● Exercise objective
Restate word for word the lines of the material below, from the line with "brown banana: 10 -> 11" to the line with "turquoise pot: 3 -> 6", both lines included, and no others.

● Material for the task
===============

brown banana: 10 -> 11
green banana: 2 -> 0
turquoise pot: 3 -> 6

===============

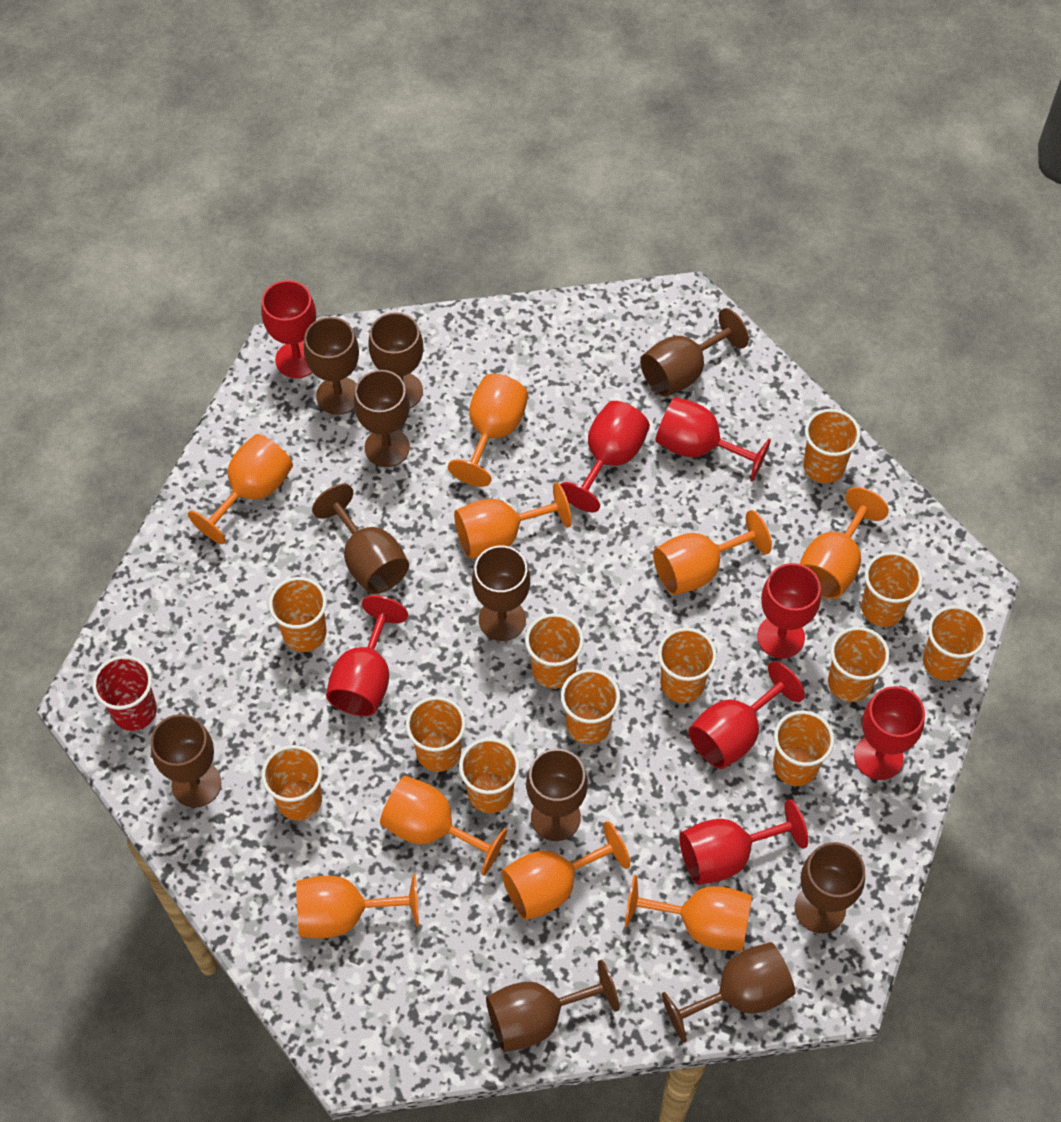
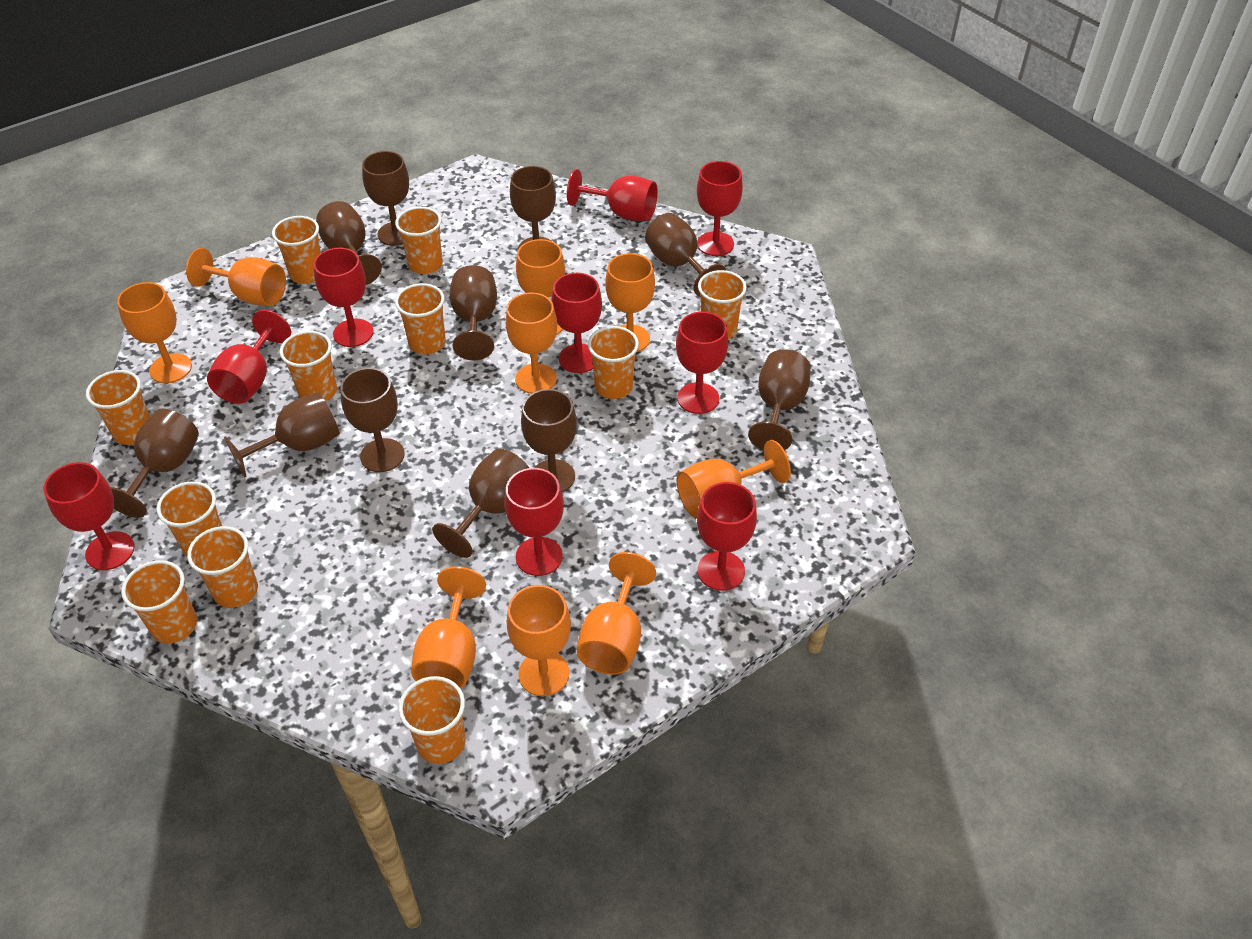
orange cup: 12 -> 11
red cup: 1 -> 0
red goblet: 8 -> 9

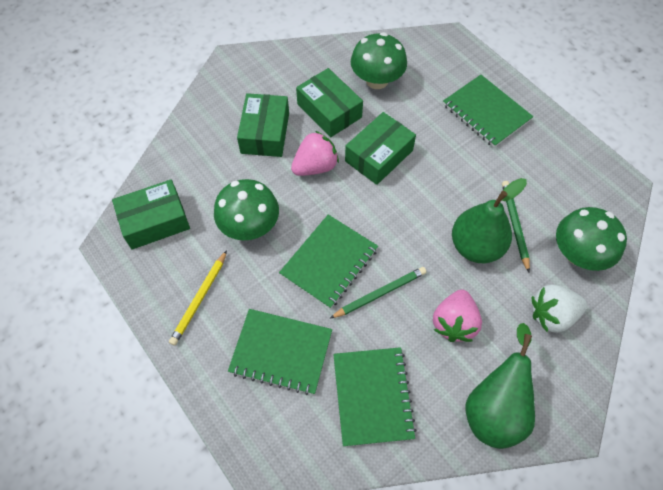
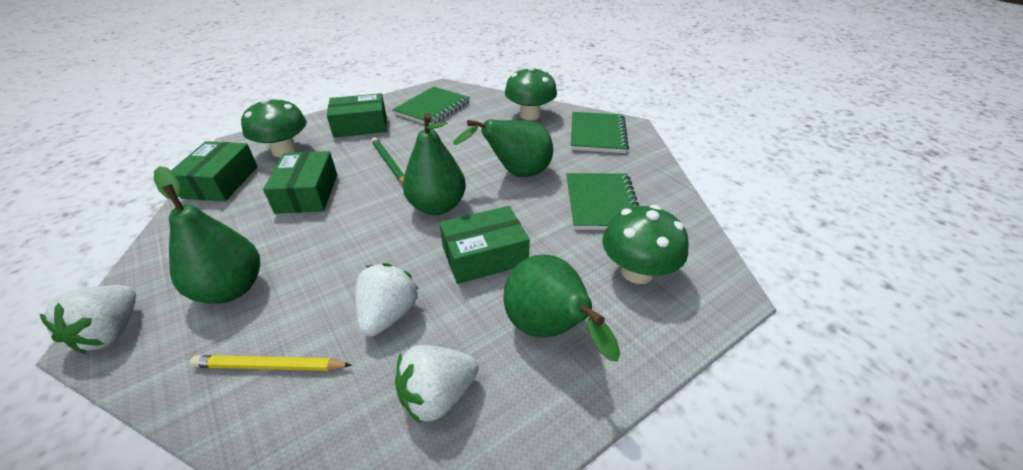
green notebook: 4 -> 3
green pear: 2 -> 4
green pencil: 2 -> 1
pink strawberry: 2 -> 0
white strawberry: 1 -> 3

===============

● Response to the exercise
brown banana: 10 -> 11
green banana: 2 -> 0
turquoise pot: 3 -> 6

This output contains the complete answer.